## WORK TASK
Repeat the records below exactly as they appear, leaving out any pictures.
*** TASK MATERIAL Section Begins ***
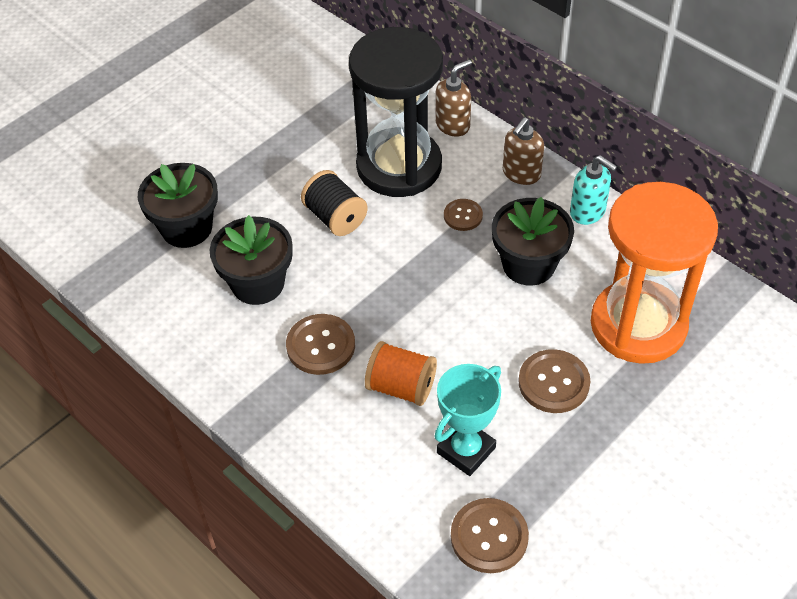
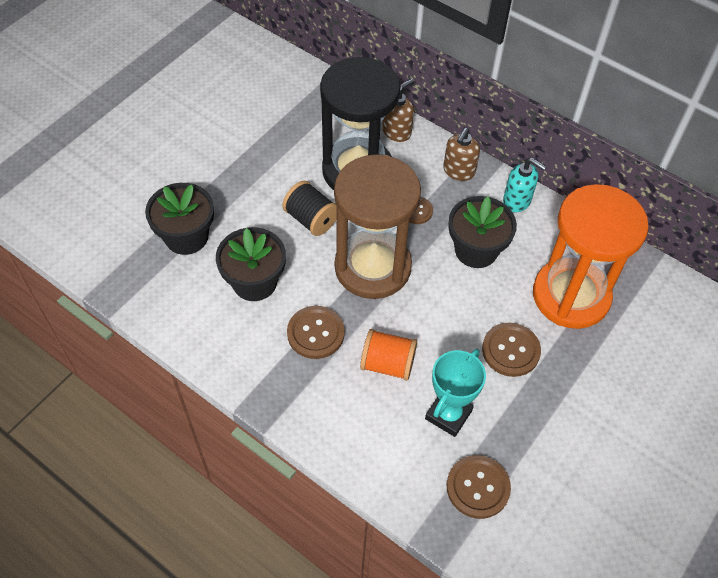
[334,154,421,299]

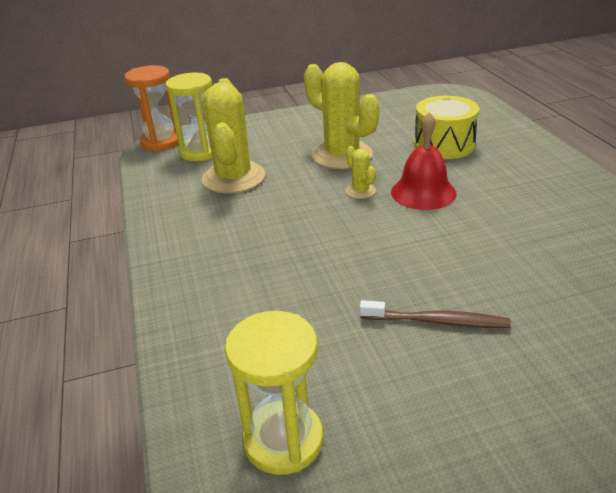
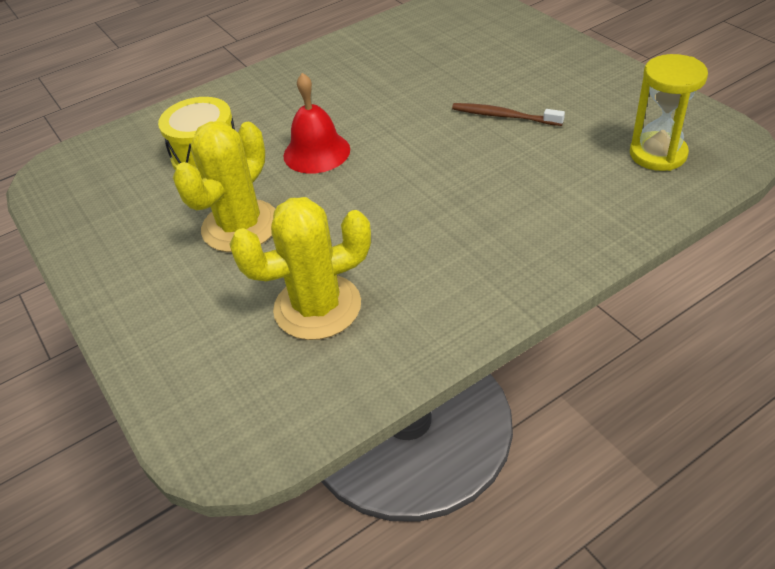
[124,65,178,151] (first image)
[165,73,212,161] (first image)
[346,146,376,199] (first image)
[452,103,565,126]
*** TASK MATERIAL Section Ends ***
## SOLUTION TO THE PROBLEM
[334,154,421,299]

[124,65,178,151] (first image)
[165,73,212,161] (first image)
[346,146,376,199] (first image)
[452,103,565,126]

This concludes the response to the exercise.